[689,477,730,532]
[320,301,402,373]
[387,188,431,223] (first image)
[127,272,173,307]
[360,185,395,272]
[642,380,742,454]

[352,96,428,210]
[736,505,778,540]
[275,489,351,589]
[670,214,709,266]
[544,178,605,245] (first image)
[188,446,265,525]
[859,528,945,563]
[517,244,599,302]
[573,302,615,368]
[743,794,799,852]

========================================================================

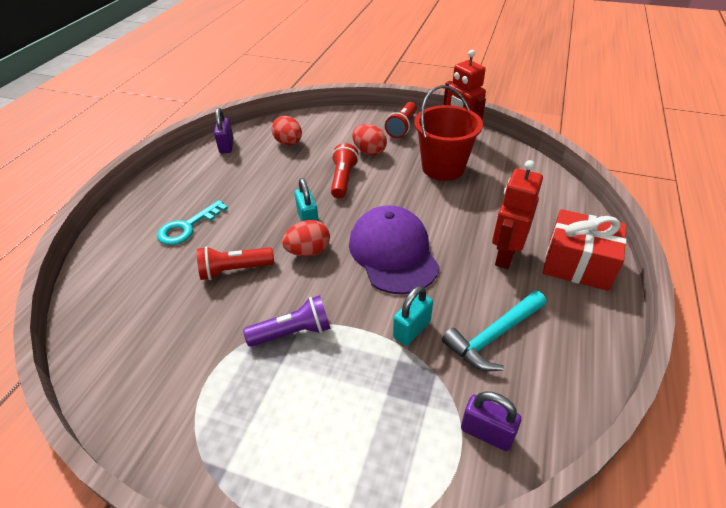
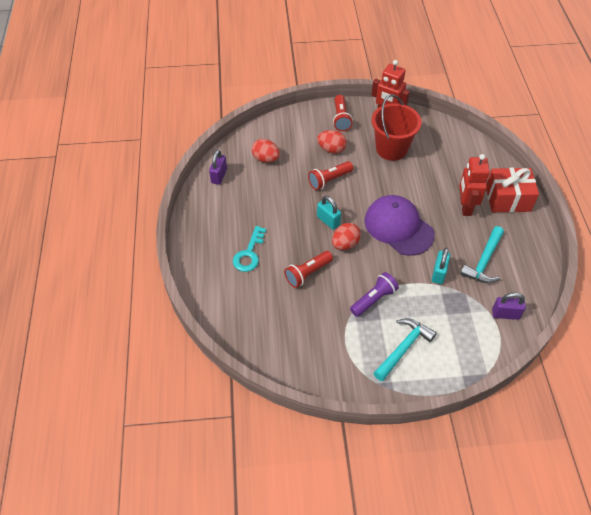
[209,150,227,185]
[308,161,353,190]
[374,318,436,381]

========================================================================

Return only the lines between the one holding "[689,477,730,532]" and the one holding "[360,185,395,272]", inclusive, exactly as they appear above.

[689,477,730,532]
[320,301,402,373]
[387,188,431,223] (first image)
[127,272,173,307]
[360,185,395,272]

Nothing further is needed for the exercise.